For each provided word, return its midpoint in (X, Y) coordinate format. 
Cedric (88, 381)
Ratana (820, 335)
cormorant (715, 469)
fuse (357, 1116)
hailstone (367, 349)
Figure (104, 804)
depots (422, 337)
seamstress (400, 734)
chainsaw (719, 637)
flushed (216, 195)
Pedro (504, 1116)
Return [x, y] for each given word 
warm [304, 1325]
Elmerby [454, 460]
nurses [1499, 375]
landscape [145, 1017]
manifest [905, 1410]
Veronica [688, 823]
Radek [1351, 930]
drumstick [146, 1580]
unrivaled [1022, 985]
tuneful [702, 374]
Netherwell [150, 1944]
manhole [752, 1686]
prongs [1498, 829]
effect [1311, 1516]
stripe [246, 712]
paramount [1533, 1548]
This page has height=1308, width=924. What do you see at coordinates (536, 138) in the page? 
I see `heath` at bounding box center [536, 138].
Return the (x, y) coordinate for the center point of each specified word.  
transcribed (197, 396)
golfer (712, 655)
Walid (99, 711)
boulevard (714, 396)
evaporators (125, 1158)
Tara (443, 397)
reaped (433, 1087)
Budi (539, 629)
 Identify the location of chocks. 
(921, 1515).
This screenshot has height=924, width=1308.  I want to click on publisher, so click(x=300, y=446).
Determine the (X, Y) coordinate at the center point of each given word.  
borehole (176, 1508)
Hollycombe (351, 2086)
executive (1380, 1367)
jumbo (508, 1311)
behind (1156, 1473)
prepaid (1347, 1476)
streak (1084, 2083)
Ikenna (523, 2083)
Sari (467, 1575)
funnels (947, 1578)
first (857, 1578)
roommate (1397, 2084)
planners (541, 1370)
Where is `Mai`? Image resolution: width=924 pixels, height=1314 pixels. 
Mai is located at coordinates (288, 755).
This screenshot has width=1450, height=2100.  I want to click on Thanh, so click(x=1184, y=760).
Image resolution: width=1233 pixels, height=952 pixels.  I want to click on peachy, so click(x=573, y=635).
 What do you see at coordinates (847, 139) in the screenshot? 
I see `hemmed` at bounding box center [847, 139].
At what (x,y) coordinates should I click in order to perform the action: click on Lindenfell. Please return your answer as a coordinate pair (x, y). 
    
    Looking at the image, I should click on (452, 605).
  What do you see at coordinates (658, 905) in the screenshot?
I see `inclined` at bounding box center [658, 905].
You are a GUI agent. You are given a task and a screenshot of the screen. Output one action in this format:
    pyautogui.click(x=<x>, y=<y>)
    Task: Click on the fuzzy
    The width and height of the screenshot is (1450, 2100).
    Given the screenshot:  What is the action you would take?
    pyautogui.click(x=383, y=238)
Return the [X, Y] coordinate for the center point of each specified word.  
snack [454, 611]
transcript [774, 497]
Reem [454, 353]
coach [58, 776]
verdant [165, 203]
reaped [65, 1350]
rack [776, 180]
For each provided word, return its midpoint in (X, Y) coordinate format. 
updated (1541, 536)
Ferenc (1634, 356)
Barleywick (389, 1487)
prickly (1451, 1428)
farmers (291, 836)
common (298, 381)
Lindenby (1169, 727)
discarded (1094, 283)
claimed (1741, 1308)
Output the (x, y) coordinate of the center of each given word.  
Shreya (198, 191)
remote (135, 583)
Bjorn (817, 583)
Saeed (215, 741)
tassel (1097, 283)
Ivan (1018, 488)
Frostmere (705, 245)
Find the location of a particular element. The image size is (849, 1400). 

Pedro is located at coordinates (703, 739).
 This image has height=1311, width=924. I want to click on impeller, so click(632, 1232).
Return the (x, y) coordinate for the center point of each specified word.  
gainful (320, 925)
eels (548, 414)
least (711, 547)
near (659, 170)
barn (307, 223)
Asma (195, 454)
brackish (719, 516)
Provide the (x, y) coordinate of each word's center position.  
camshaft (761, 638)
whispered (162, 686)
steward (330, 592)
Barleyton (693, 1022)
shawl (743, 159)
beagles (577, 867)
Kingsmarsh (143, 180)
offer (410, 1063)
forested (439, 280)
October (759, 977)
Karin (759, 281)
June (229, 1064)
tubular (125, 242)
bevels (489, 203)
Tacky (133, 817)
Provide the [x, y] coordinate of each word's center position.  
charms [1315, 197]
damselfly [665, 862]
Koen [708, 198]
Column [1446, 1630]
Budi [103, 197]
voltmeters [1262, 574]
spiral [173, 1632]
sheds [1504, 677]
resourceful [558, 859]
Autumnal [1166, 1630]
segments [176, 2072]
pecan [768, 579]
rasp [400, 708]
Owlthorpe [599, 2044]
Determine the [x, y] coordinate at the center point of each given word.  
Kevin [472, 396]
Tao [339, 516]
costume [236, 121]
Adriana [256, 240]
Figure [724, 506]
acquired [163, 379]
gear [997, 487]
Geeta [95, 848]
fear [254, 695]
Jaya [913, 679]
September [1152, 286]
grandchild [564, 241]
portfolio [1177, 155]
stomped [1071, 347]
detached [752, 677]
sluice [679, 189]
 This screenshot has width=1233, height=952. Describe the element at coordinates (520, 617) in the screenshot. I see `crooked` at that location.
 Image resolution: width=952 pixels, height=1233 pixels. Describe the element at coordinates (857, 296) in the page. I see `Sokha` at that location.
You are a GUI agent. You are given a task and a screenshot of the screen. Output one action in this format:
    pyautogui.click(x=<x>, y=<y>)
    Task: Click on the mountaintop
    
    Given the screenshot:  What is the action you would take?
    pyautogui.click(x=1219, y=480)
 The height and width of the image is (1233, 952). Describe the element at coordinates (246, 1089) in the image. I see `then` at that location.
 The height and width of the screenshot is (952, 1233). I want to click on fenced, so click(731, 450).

== == ==

Pull out every line in the entries above that contains the string "should".

At what (x,y) coordinates should I click in order to perform the action: click on Lindenfell. Please return your answer as a coordinate pair (x, y). 
    Looking at the image, I should click on (452, 605).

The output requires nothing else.